* _PROMPT_
A word-for-word repeat of all the data is the goal.

* _SOURCE DATA_
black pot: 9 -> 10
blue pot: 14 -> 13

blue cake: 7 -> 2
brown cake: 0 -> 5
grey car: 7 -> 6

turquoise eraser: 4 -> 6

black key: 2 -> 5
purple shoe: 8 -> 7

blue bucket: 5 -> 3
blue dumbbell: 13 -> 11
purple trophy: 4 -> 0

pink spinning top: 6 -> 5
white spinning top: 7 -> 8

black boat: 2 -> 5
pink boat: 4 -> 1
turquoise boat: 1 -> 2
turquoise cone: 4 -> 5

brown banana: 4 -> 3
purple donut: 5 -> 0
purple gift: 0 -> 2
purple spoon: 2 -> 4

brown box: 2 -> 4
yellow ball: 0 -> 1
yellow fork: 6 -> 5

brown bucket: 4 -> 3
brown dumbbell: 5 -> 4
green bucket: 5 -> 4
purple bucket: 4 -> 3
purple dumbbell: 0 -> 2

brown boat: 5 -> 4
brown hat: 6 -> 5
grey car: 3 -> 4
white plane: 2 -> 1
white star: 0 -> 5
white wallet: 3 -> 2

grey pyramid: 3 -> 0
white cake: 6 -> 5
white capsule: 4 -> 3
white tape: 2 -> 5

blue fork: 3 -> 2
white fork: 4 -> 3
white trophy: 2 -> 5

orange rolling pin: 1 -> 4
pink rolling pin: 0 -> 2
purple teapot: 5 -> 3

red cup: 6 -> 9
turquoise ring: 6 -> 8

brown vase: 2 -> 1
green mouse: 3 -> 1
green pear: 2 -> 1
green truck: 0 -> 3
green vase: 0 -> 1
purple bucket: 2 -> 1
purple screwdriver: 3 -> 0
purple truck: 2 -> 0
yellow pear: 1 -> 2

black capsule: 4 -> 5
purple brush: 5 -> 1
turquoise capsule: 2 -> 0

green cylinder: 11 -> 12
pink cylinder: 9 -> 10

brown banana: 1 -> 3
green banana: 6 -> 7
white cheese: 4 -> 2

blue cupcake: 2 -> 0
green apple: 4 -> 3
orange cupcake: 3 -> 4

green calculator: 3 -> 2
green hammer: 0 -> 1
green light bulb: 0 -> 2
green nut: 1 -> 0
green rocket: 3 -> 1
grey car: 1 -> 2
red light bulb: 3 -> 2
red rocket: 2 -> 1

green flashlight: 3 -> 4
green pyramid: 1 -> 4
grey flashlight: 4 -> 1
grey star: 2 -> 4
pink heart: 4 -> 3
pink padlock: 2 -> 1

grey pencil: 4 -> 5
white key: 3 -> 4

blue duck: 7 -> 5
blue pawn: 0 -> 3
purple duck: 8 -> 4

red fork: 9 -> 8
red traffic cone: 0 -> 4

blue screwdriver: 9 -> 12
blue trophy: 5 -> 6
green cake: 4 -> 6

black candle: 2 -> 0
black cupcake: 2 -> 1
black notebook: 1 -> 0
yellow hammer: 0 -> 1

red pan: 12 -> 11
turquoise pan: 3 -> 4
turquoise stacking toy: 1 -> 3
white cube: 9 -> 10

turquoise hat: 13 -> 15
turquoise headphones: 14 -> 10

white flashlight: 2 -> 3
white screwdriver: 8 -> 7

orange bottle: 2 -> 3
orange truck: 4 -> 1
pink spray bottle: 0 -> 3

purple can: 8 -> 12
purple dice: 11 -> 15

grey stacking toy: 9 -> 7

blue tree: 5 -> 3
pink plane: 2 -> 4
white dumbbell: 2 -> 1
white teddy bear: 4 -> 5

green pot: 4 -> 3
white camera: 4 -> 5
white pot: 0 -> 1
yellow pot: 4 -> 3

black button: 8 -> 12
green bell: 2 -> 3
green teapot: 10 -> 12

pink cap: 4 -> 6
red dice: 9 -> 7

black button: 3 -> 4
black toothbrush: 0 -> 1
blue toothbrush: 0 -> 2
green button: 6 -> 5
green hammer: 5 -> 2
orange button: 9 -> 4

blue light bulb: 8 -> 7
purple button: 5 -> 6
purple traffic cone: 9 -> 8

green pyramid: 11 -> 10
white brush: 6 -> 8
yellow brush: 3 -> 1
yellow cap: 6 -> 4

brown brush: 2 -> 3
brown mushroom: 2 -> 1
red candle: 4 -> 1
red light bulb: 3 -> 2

* _WRITTEN SOLUTION_
black pot: 9 -> 10
blue pot: 14 -> 13

blue cake: 7 -> 2
brown cake: 0 -> 5
grey car: 7 -> 6

turquoise eraser: 4 -> 6

black key: 2 -> 5
purple shoe: 8 -> 7

blue bucket: 5 -> 3
blue dumbbell: 13 -> 11
purple trophy: 4 -> 0

pink spinning top: 6 -> 5
white spinning top: 7 -> 8

black boat: 2 -> 5
pink boat: 4 -> 1
turquoise boat: 1 -> 2
turquoise cone: 4 -> 5

brown banana: 4 -> 3
purple donut: 5 -> 0
purple gift: 0 -> 2
purple spoon: 2 -> 4

brown box: 2 -> 4
yellow ball: 0 -> 1
yellow fork: 6 -> 5

brown bucket: 4 -> 3
brown dumbbell: 5 -> 4
green bucket: 5 -> 4
purple bucket: 4 -> 3
purple dumbbell: 0 -> 2

brown boat: 5 -> 4
brown hat: 6 -> 5
grey car: 3 -> 4
white plane: 2 -> 1
white star: 0 -> 5
white wallet: 3 -> 2

grey pyramid: 3 -> 0
white cake: 6 -> 5
white capsule: 4 -> 3
white tape: 2 -> 5

blue fork: 3 -> 2
white fork: 4 -> 3
white trophy: 2 -> 5

orange rolling pin: 1 -> 4
pink rolling pin: 0 -> 2
purple teapot: 5 -> 3

red cup: 6 -> 9
turquoise ring: 6 -> 8

brown vase: 2 -> 1
green mouse: 3 -> 1
green pear: 2 -> 1
green truck: 0 -> 3
green vase: 0 -> 1
purple bucket: 2 -> 1
purple screwdriver: 3 -> 0
purple truck: 2 -> 0
yellow pear: 1 -> 2

black capsule: 4 -> 5
purple brush: 5 -> 1
turquoise capsule: 2 -> 0

green cylinder: 11 -> 12
pink cylinder: 9 -> 10

brown banana: 1 -> 3
green banana: 6 -> 7
white cheese: 4 -> 2

blue cupcake: 2 -> 0
green apple: 4 -> 3
orange cupcake: 3 -> 4

green calculator: 3 -> 2
green hammer: 0 -> 1
green light bulb: 0 -> 2
green nut: 1 -> 0
green rocket: 3 -> 1
grey car: 1 -> 2
red light bulb: 3 -> 2
red rocket: 2 -> 1

green flashlight: 3 -> 4
green pyramid: 1 -> 4
grey flashlight: 4 -> 1
grey star: 2 -> 4
pink heart: 4 -> 3
pink padlock: 2 -> 1

grey pencil: 4 -> 5
white key: 3 -> 4

blue duck: 7 -> 5
blue pawn: 0 -> 3
purple duck: 8 -> 4

red fork: 9 -> 8
red traffic cone: 0 -> 4

blue screwdriver: 9 -> 12
blue trophy: 5 -> 6
green cake: 4 -> 6

black candle: 2 -> 0
black cupcake: 2 -> 1
black notebook: 1 -> 0
yellow hammer: 0 -> 1

red pan: 12 -> 11
turquoise pan: 3 -> 4
turquoise stacking toy: 1 -> 3
white cube: 9 -> 10

turquoise hat: 13 -> 15
turquoise headphones: 14 -> 10

white flashlight: 2 -> 3
white screwdriver: 8 -> 7

orange bottle: 2 -> 3
orange truck: 4 -> 1
pink spray bottle: 0 -> 3

purple can: 8 -> 12
purple dice: 11 -> 15

grey stacking toy: 9 -> 7

blue tree: 5 -> 3
pink plane: 2 -> 4
white dumbbell: 2 -> 1
white teddy bear: 4 -> 5

green pot: 4 -> 3
white camera: 4 -> 5
white pot: 0 -> 1
yellow pot: 4 -> 3

black button: 8 -> 12
green bell: 2 -> 3
green teapot: 10 -> 12

pink cap: 4 -> 6
red dice: 9 -> 7

black button: 3 -> 4
black toothbrush: 0 -> 1
blue toothbrush: 0 -> 2
green button: 6 -> 5
green hammer: 5 -> 2
orange button: 9 -> 4

blue light bulb: 8 -> 7
purple button: 5 -> 6
purple traffic cone: 9 -> 8

green pyramid: 11 -> 10
white brush: 6 -> 8
yellow brush: 3 -> 1
yellow cap: 6 -> 4

brown brush: 2 -> 3
brown mushroom: 2 -> 1
red candle: 4 -> 1
red light bulb: 3 -> 2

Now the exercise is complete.